The problem -
Which of the lines below holds the string "RECT"? Copy every line that does.

Provided entries -
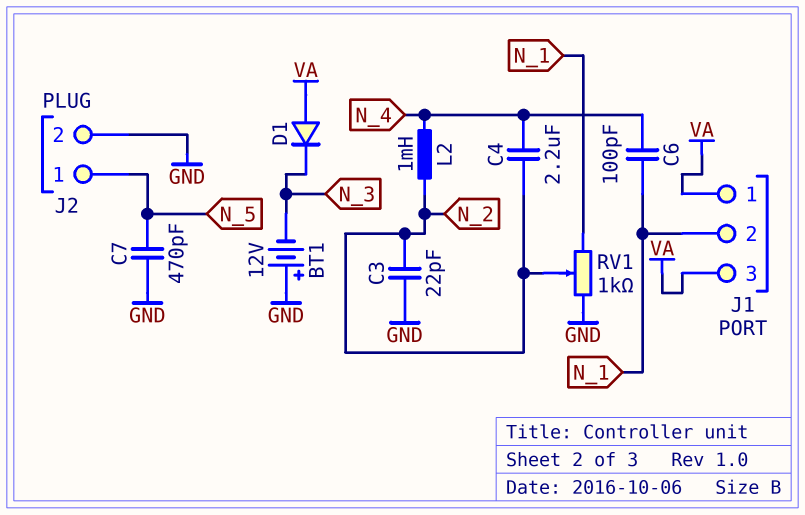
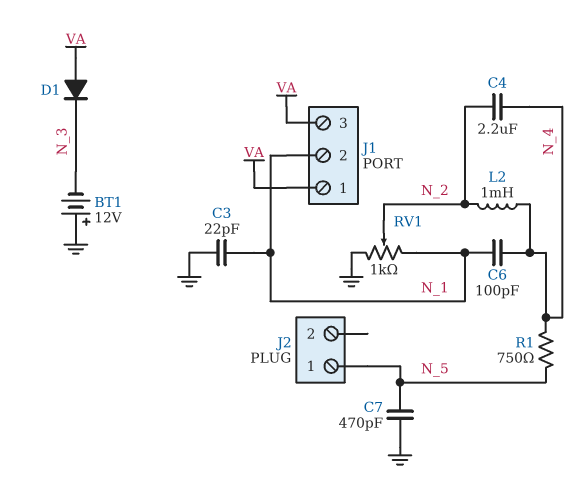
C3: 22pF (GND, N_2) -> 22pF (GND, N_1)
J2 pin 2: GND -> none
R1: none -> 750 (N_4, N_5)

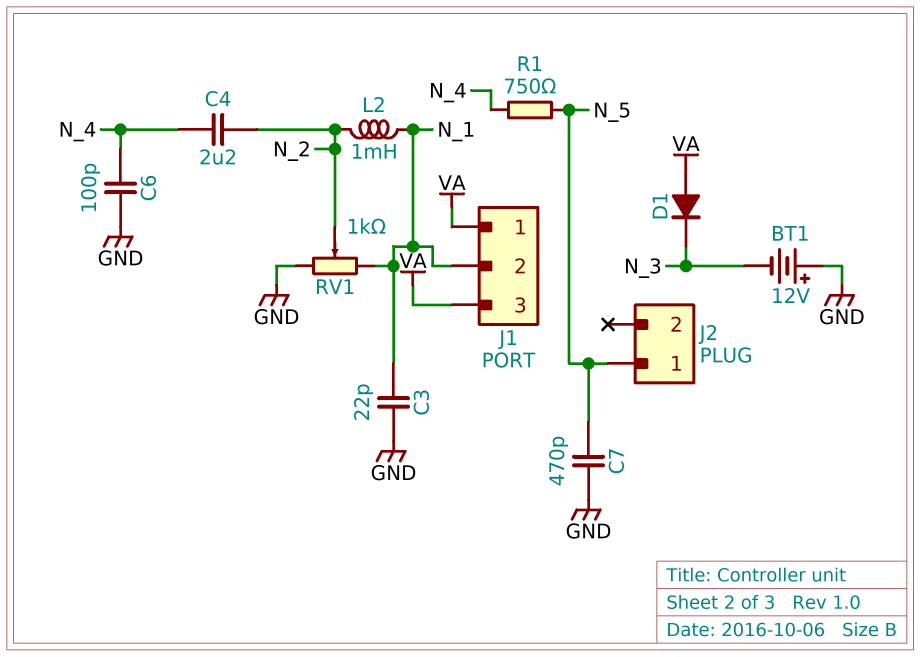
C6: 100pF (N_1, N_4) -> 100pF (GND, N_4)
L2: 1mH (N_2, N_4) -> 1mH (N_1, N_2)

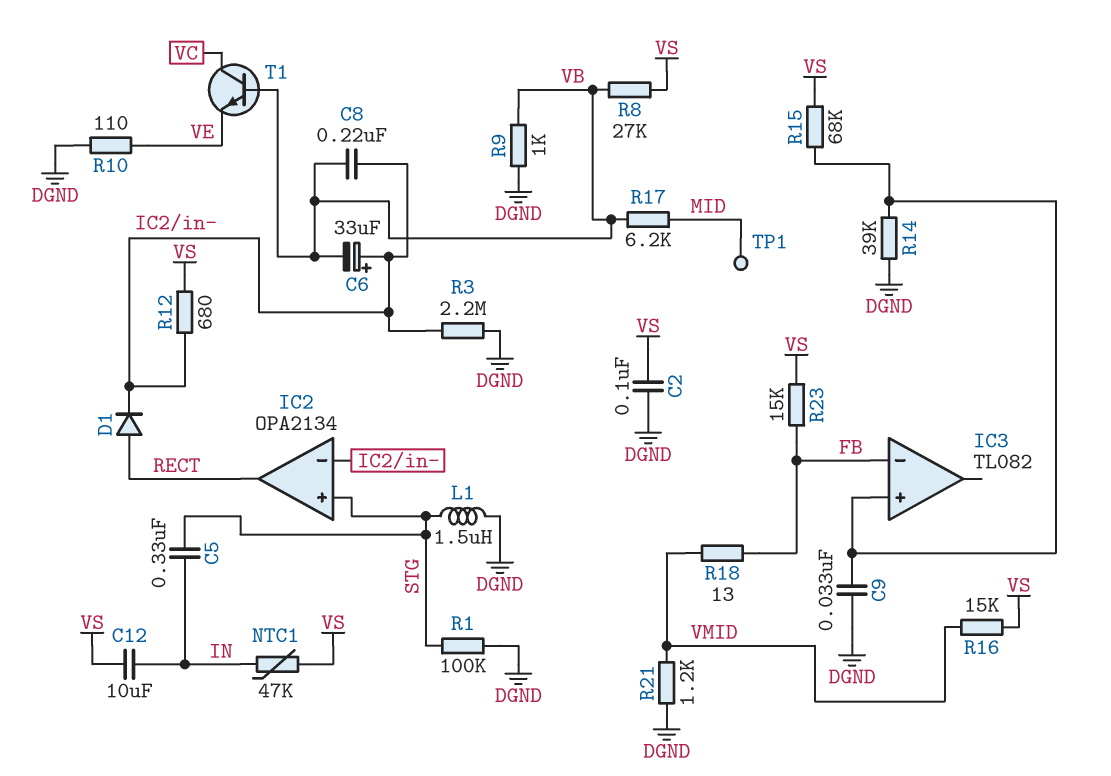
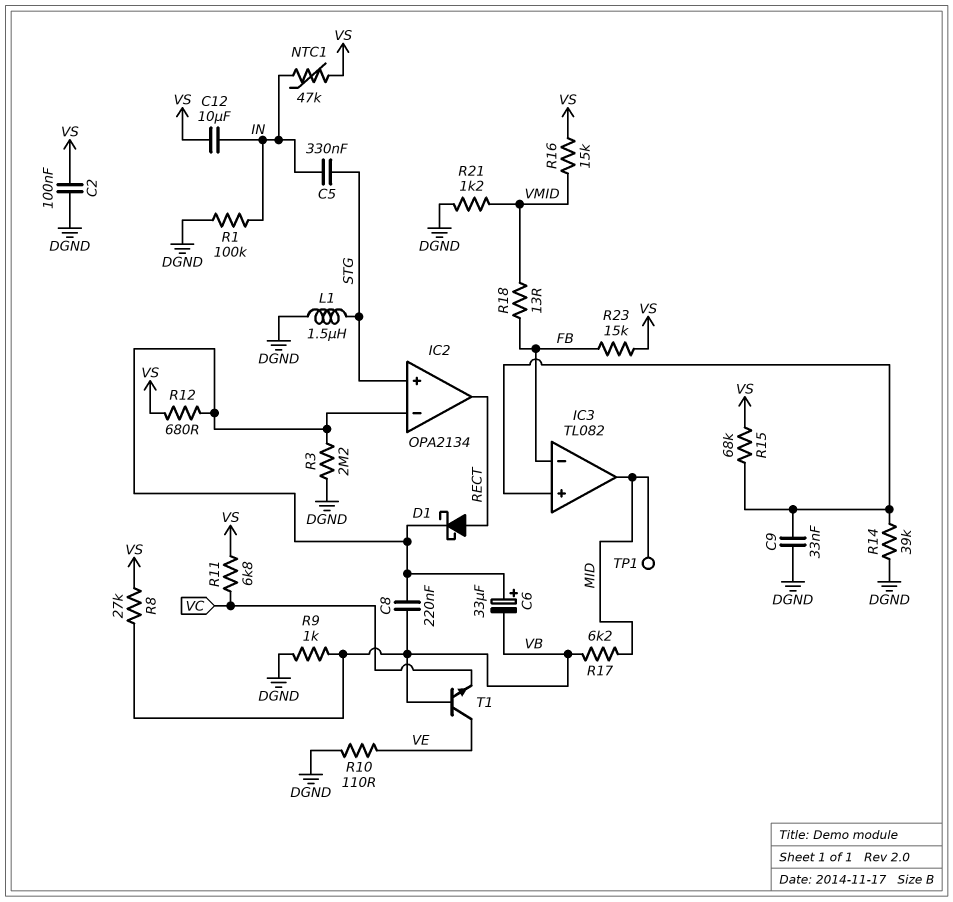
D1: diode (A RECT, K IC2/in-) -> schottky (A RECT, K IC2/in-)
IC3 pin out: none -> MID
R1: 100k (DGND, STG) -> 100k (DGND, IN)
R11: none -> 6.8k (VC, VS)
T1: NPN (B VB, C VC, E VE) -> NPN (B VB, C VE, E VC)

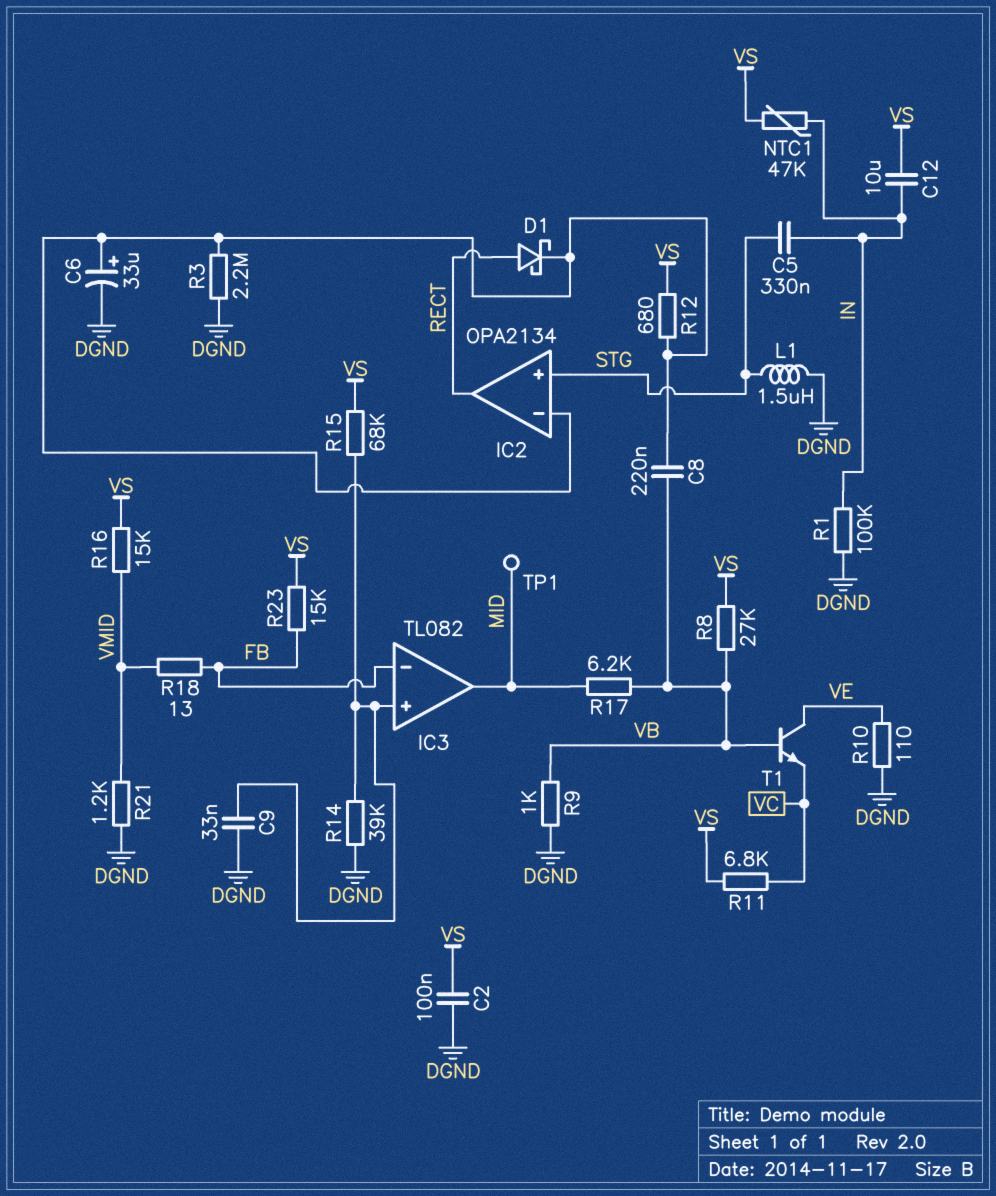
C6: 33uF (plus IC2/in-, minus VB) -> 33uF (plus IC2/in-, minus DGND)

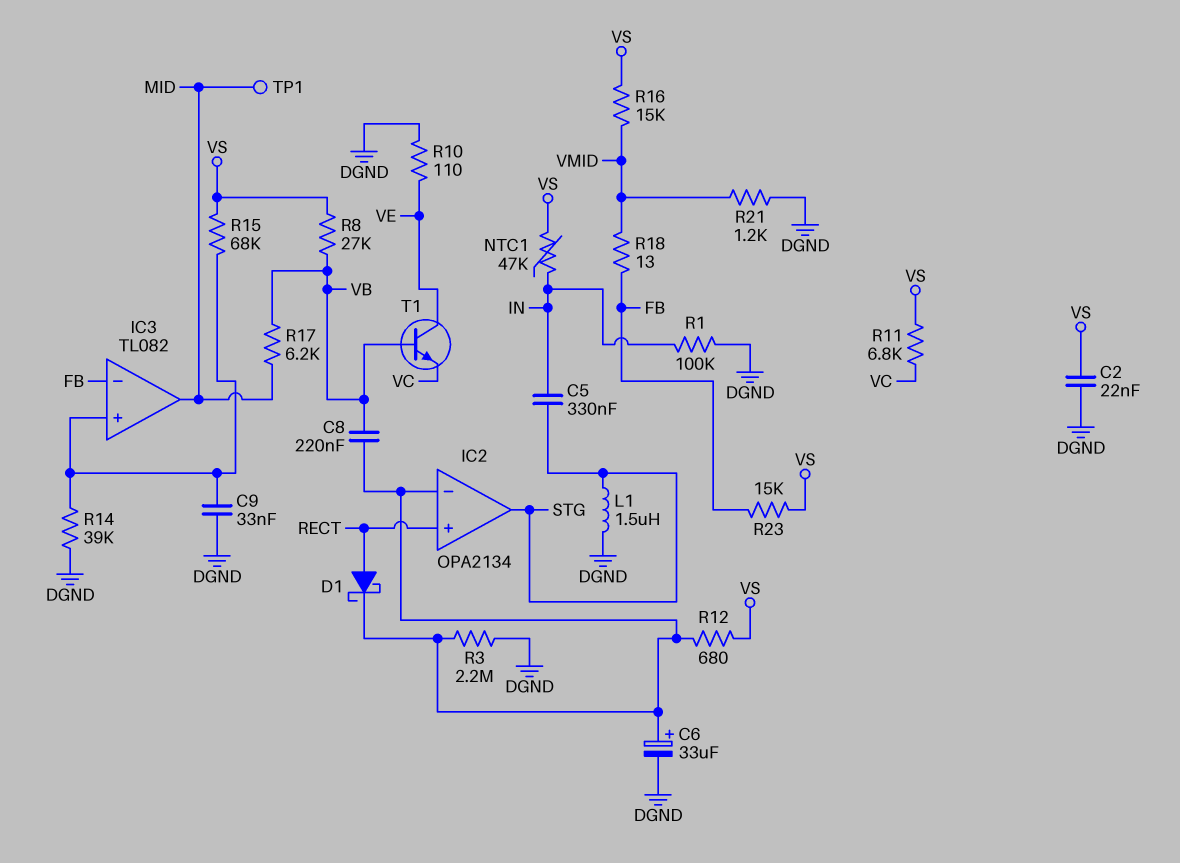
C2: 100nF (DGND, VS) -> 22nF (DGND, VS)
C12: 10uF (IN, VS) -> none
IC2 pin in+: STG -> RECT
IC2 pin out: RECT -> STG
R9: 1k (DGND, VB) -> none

Final answer -
D1: diode (A RECT, K IC2/in-) -> schottky (A RECT, K IC2/in-)
IC2 pin in+: STG -> RECT
IC2 pin out: RECT -> STG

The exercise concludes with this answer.